What the task asks: Look at each line below and tally those holding "clockwise"; answer with that figure and nothing else.

Data provided:
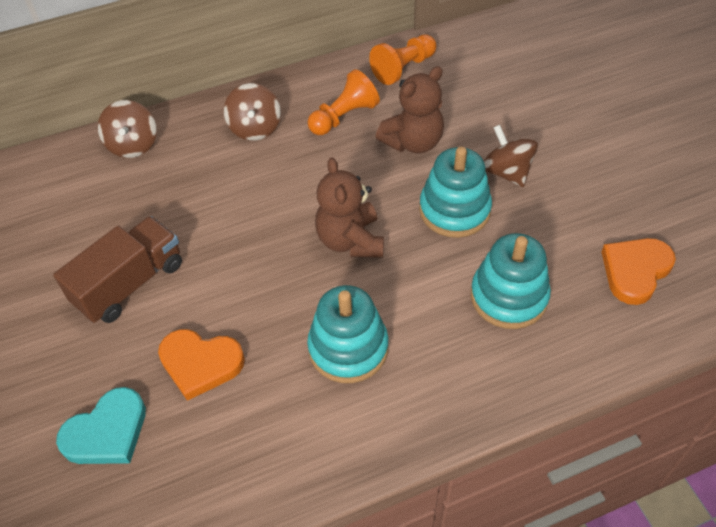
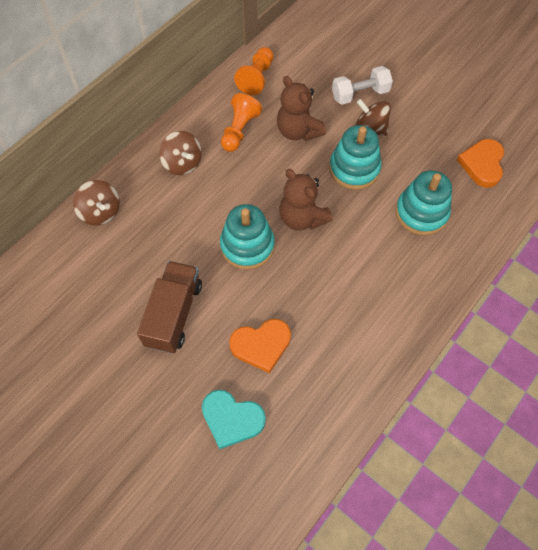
camera: 30 degrees left, 10 degrees up
(107, 432) = (232, 419): turquoise heart -> turquoise heart turned 90 degrees clockwise
(348, 348) = (347, 290): turquoise stacking toy -> turquoise stacking toy (247, 246)
(413, 142) = (298, 131): brown teddy bear -> brown teddy bear turned 120 degrees clockwise
(520, 128) = (360, 94): none -> white dumbbell

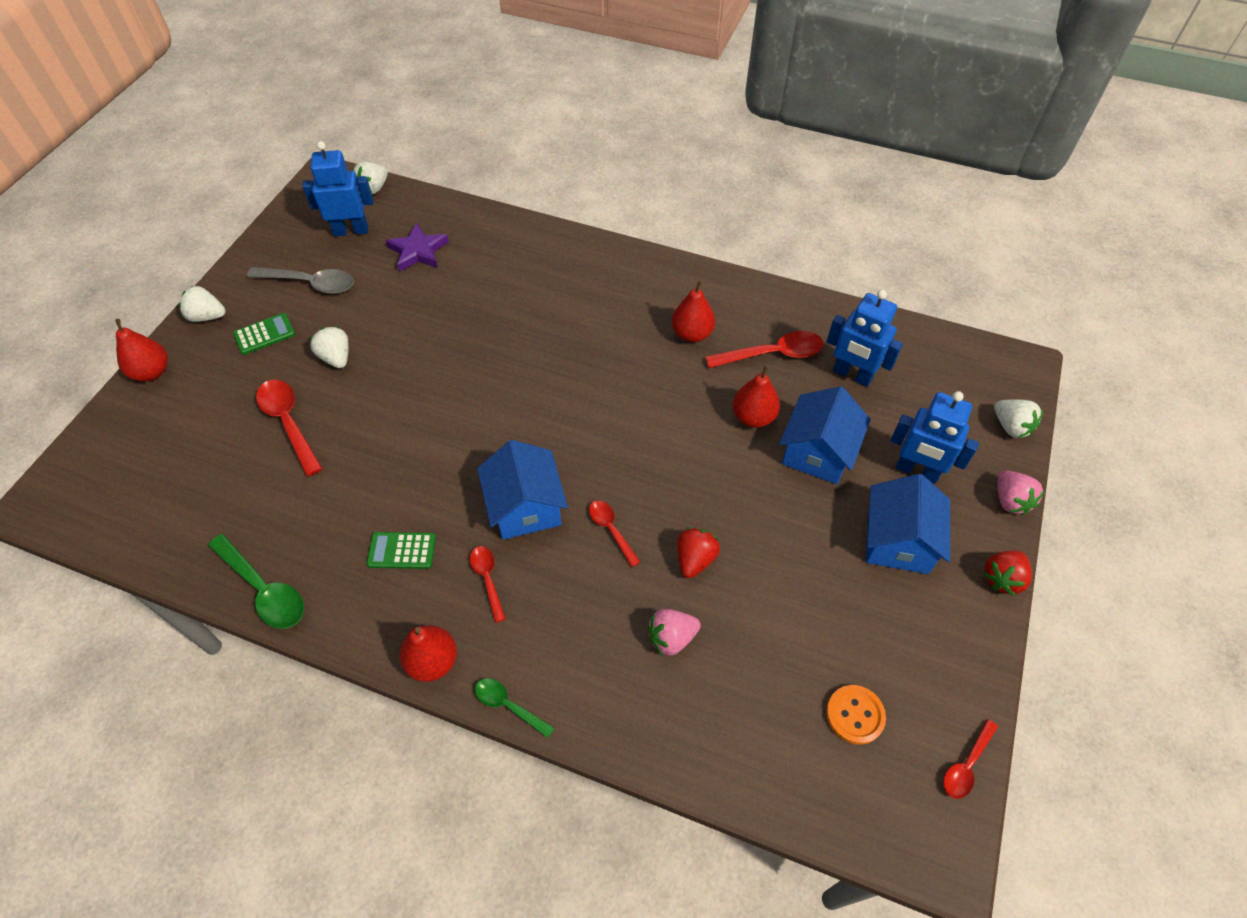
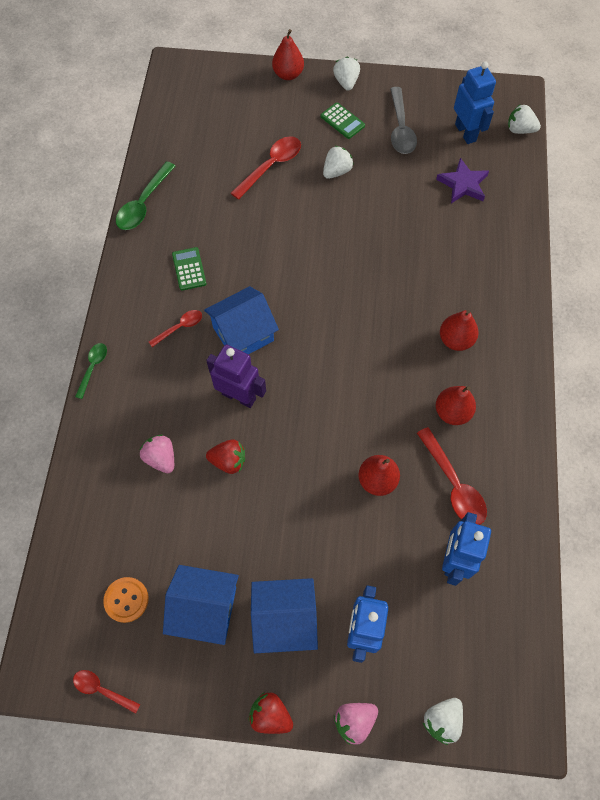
camera: 75 degrees right, 10 degrees up
(432, 661) = (114, 314): red pear -> red pear (455, 340)
(611, 530) = (239, 396): red spoon -> purple robot
(817, 452) = (356, 540): blue house -> blue house (205, 608)

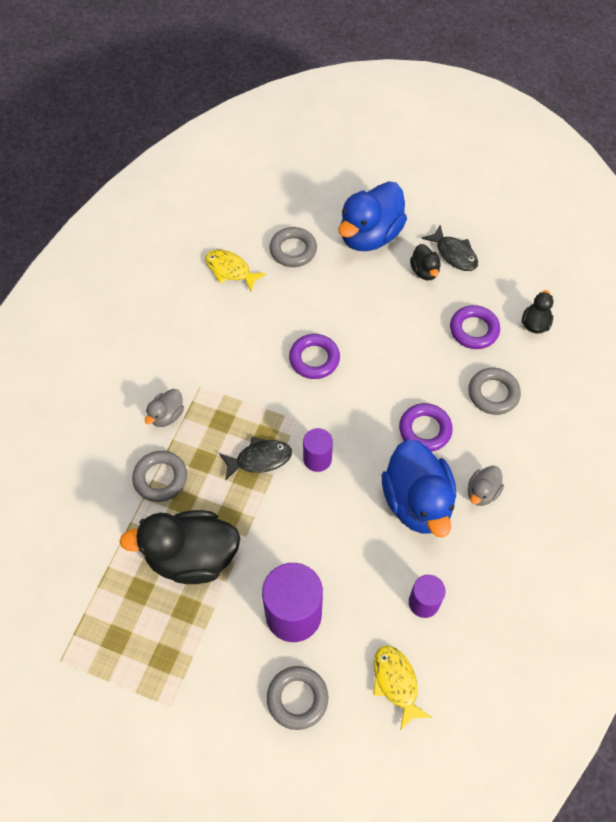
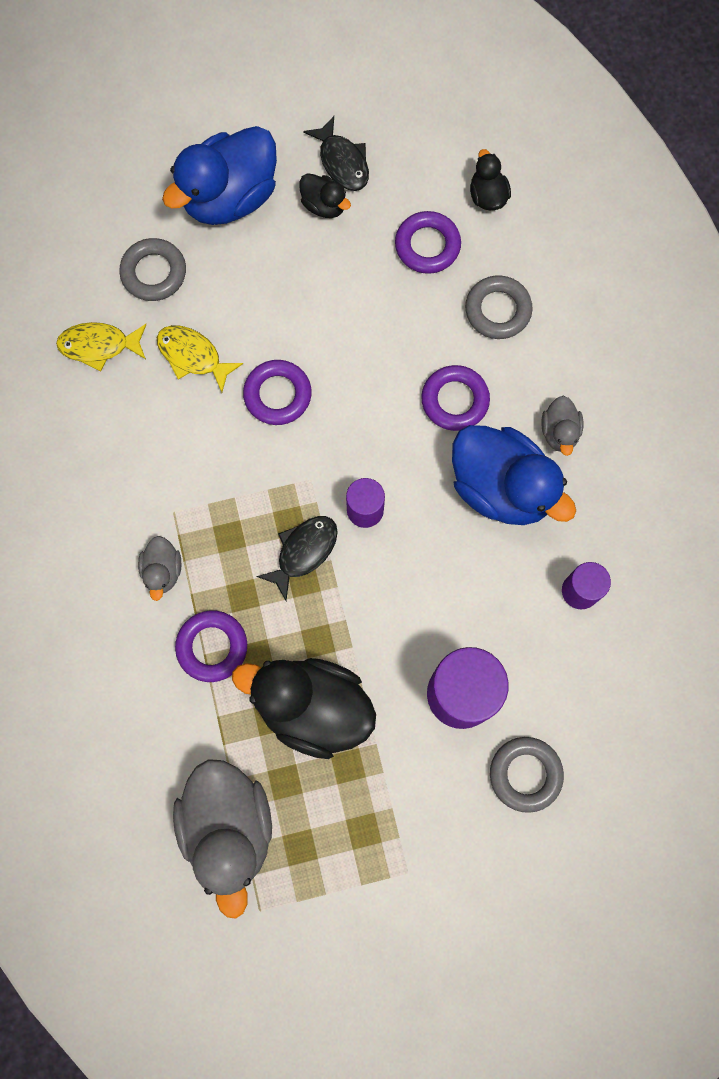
camera: 35 degrees left, 15 degrees up
(83, 594) = (229, 827): none -> grey duck
(160, 478) = (212, 647): grey ring -> purple ring
(192, 557) = (312, 708): black duck -> black duck turned 60 degrees clockwise
(370, 235) = (230, 197): blue duck -> blue duck turned 45 degrees clockwise
(396, 683) = (608, 691): yellow fish -> yellow fish (193, 356)
(454, 254) = (342, 162): black fish -> black fish turned 45 degrees clockwise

Response below: 5